:: THE RECORDS ::
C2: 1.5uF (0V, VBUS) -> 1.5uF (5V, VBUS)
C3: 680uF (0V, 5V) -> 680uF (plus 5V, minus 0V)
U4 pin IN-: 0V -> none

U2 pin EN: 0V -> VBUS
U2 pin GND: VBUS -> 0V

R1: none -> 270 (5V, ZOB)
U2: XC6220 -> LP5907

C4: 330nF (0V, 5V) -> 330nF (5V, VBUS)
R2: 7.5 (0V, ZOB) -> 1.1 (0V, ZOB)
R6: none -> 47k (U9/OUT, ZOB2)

...

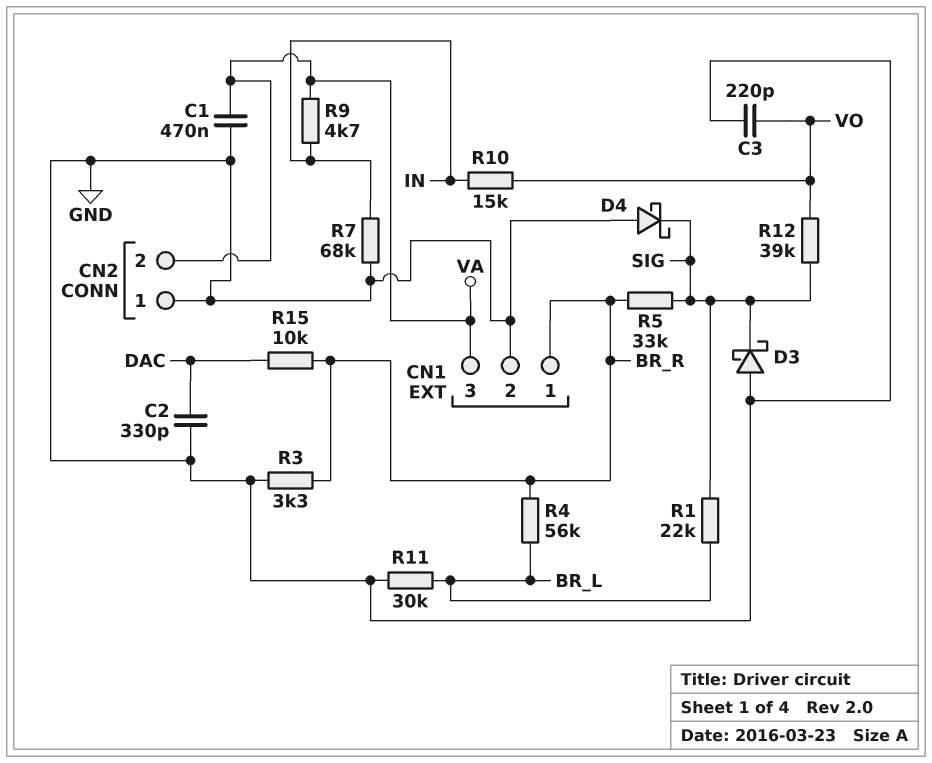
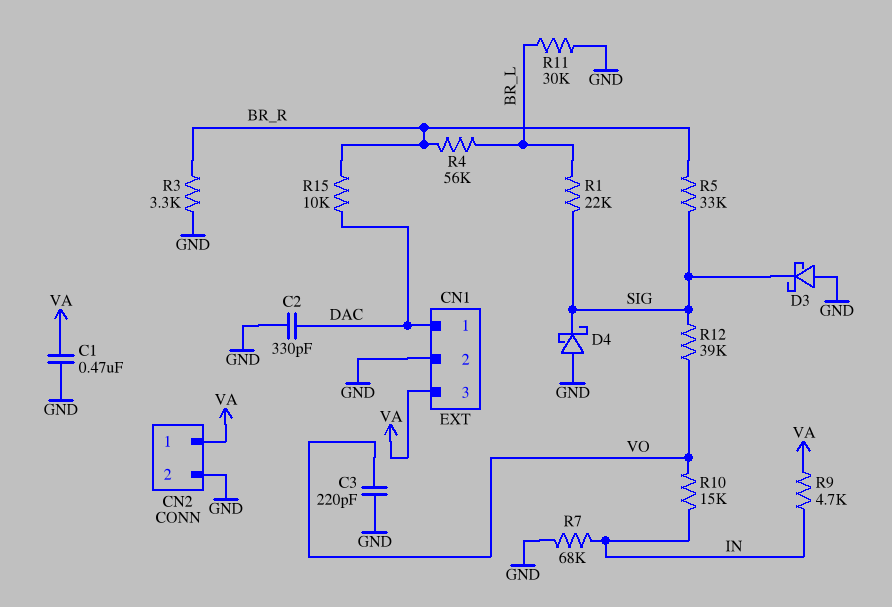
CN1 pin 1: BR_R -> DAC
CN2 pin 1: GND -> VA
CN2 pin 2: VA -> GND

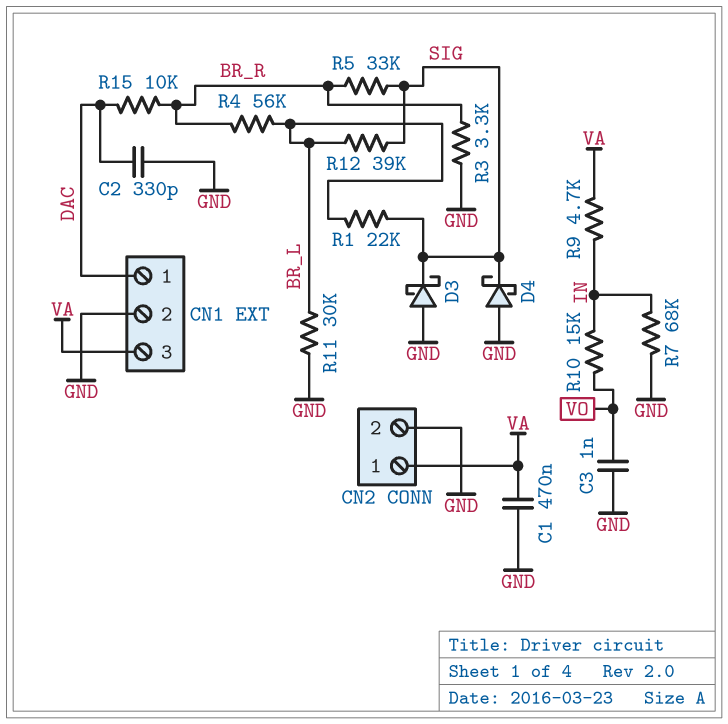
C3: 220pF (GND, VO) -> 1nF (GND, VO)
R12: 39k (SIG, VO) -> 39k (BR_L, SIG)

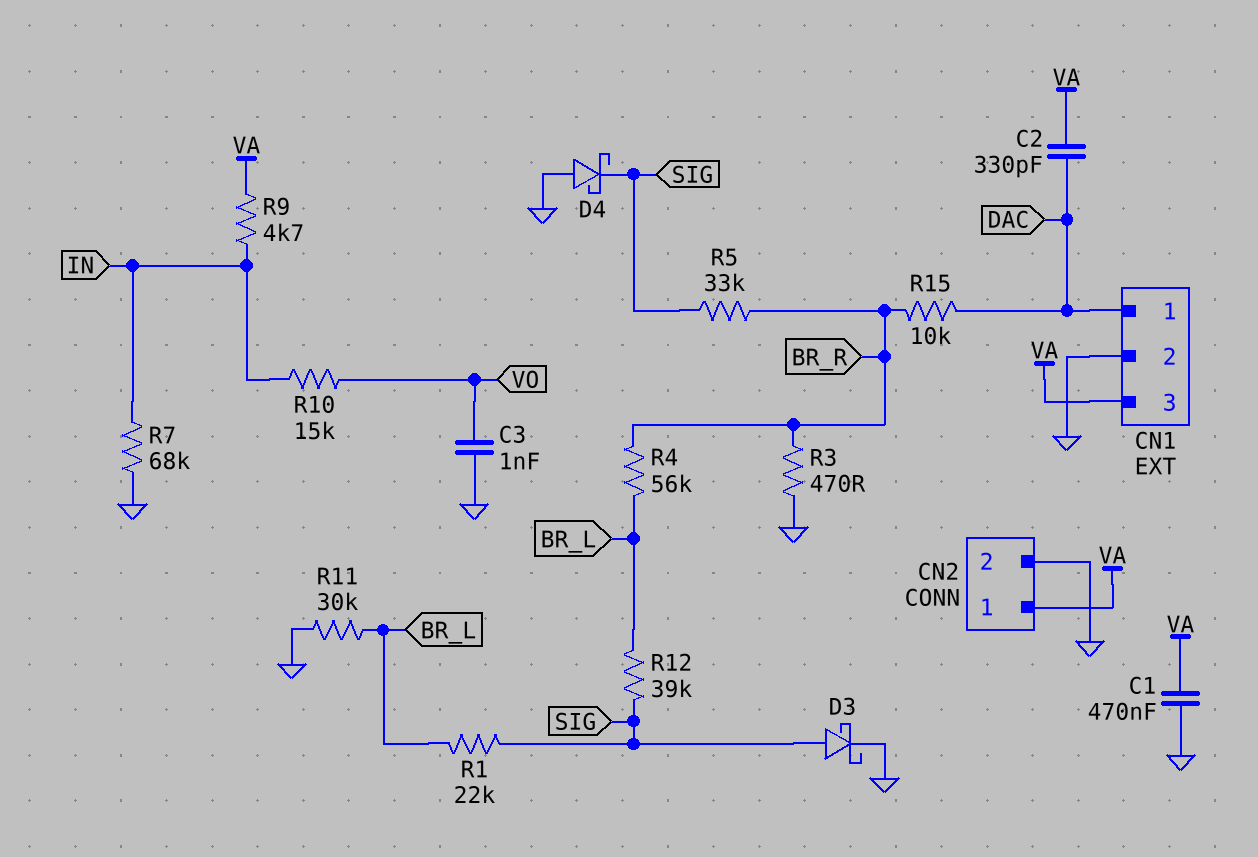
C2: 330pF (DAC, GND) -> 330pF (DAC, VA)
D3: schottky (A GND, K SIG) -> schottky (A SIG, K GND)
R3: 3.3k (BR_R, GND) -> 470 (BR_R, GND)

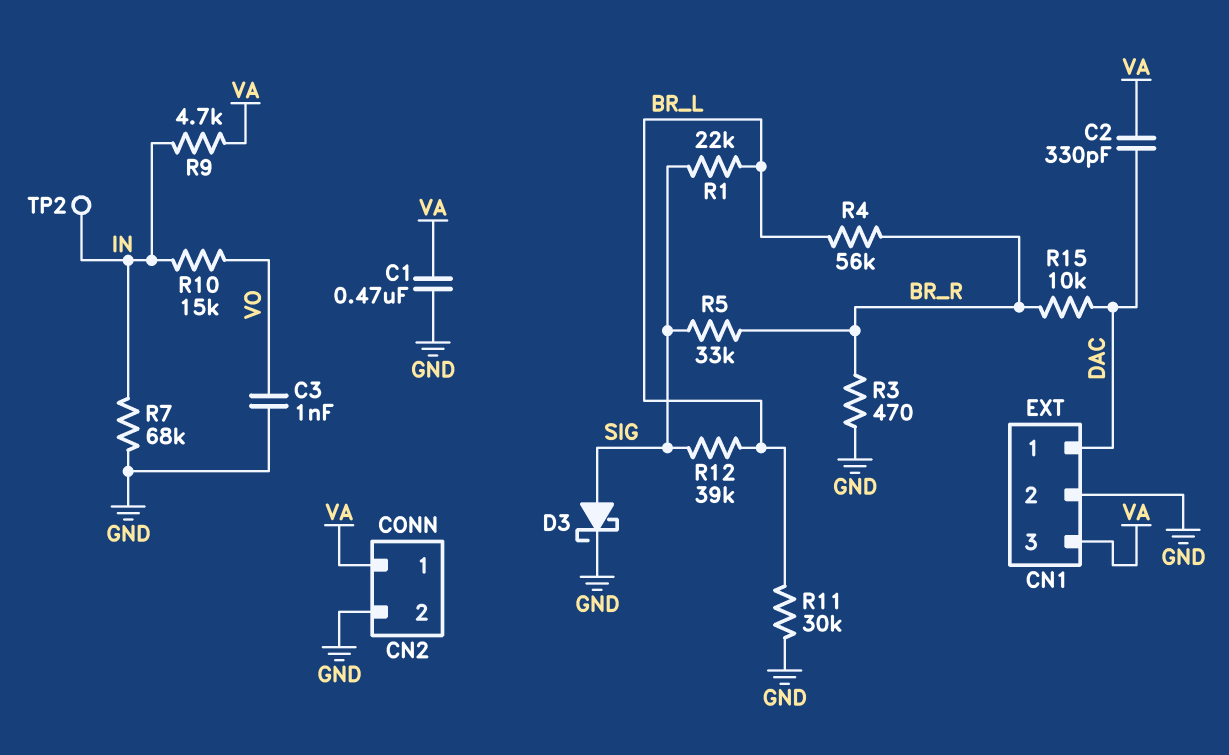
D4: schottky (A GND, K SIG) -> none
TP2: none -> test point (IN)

:: EXERCISE DESCRIPTION ::
Figure out how many lines of the data above include "VBUS", then give the number and nothing more.

:: RESULT OF THE EXERCISE ::
4